ENTRIES SUPPLIED:
━━━━━━
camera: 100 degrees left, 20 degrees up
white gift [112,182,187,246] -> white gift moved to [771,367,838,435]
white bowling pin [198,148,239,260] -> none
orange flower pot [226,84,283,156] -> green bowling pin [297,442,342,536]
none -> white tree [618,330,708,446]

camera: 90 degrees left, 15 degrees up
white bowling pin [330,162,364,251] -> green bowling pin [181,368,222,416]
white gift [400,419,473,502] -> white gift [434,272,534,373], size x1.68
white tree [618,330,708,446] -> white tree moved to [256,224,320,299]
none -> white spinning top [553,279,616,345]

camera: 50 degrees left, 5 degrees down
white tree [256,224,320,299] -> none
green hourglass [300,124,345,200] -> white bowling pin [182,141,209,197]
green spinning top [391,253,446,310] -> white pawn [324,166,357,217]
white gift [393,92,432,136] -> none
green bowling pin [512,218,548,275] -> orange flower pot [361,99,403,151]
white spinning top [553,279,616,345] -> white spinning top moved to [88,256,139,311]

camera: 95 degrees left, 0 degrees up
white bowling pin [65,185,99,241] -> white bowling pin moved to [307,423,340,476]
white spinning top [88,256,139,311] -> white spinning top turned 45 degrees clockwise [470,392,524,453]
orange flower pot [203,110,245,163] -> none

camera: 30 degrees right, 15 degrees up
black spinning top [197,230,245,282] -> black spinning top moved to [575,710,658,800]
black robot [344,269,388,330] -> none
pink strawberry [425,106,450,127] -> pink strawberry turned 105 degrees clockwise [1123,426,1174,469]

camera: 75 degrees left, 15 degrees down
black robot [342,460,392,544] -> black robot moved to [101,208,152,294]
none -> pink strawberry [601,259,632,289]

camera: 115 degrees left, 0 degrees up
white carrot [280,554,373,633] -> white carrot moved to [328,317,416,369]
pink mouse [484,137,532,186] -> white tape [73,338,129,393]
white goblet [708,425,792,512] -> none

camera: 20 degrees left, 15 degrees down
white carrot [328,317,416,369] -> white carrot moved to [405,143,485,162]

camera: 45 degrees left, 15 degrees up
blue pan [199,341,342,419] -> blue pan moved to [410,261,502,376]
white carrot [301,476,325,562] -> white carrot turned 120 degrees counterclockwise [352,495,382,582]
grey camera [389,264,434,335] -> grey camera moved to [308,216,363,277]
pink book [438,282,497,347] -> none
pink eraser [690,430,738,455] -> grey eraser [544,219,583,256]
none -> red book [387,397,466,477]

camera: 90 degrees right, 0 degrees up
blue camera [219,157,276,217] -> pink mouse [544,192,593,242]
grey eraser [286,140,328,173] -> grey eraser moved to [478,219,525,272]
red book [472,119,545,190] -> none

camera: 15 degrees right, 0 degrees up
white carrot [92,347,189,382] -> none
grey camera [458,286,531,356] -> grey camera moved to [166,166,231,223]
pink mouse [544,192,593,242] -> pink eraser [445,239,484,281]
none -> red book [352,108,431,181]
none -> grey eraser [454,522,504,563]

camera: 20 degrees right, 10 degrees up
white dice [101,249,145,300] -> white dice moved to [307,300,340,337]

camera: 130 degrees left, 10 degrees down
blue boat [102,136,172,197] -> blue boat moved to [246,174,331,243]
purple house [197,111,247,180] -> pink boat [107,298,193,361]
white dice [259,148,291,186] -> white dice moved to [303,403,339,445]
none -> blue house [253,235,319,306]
━━━━━━
INSTRUCTIONS TO FOLLOW: Repeat all of the entries above exactly.

SOLUTION:
camera: 100 degrees left, 20 degrees up
white gift [112,182,187,246] -> white gift moved to [771,367,838,435]
white bowling pin [198,148,239,260] -> none
orange flower pot [226,84,283,156] -> green bowling pin [297,442,342,536]
none -> white tree [618,330,708,446]

camera: 90 degrees left, 15 degrees up
white bowling pin [330,162,364,251] -> green bowling pin [181,368,222,416]
white gift [400,419,473,502] -> white gift [434,272,534,373], size x1.68
white tree [618,330,708,446] -> white tree moved to [256,224,320,299]
none -> white spinning top [553,279,616,345]

camera: 50 degrees left, 5 degrees down
white tree [256,224,320,299] -> none
green hourglass [300,124,345,200] -> white bowling pin [182,141,209,197]
green spinning top [391,253,446,310] -> white pawn [324,166,357,217]
white gift [393,92,432,136] -> none
green bowling pin [512,218,548,275] -> orange flower pot [361,99,403,151]
white spinning top [553,279,616,345] -> white spinning top moved to [88,256,139,311]

camera: 95 degrees left, 0 degrees up
white bowling pin [65,185,99,241] -> white bowling pin moved to [307,423,340,476]
white spinning top [88,256,139,311] -> white spinning top turned 45 degrees clockwise [470,392,524,453]
orange flower pot [203,110,245,163] -> none

camera: 30 degrees right, 15 degrees up
black spinning top [197,230,245,282] -> black spinning top moved to [575,710,658,800]
black robot [344,269,388,330] -> none
pink strawberry [425,106,450,127] -> pink strawberry turned 105 degrees clockwise [1123,426,1174,469]

camera: 75 degrees left, 15 degrees down
black robot [342,460,392,544] -> black robot moved to [101,208,152,294]
none -> pink strawberry [601,259,632,289]

camera: 115 degrees left, 0 degrees up
white carrot [280,554,373,633] -> white carrot moved to [328,317,416,369]
pink mouse [484,137,532,186] -> white tape [73,338,129,393]
white goblet [708,425,792,512] -> none

camera: 20 degrees left, 15 degrees down
white carrot [328,317,416,369] -> white carrot moved to [405,143,485,162]

camera: 45 degrees left, 15 degrees up
blue pan [199,341,342,419] -> blue pan moved to [410,261,502,376]
white carrot [301,476,325,562] -> white carrot turned 120 degrees counterclockwise [352,495,382,582]
grey camera [389,264,434,335] -> grey camera moved to [308,216,363,277]
pink book [438,282,497,347] -> none
pink eraser [690,430,738,455] -> grey eraser [544,219,583,256]
none -> red book [387,397,466,477]

camera: 90 degrees right, 0 degrees up
blue camera [219,157,276,217] -> pink mouse [544,192,593,242]
grey eraser [286,140,328,173] -> grey eraser moved to [478,219,525,272]
red book [472,119,545,190] -> none

camera: 15 degrees right, 0 degrees up
white carrot [92,347,189,382] -> none
grey camera [458,286,531,356] -> grey camera moved to [166,166,231,223]
pink mouse [544,192,593,242] -> pink eraser [445,239,484,281]
none -> red book [352,108,431,181]
none -> grey eraser [454,522,504,563]

camera: 20 degrees right, 10 degrees up
white dice [101,249,145,300] -> white dice moved to [307,300,340,337]

camera: 130 degrees left, 10 degrees down
blue boat [102,136,172,197] -> blue boat moved to [246,174,331,243]
purple house [197,111,247,180] -> pink boat [107,298,193,361]
white dice [259,148,291,186] -> white dice moved to [303,403,339,445]
none -> blue house [253,235,319,306]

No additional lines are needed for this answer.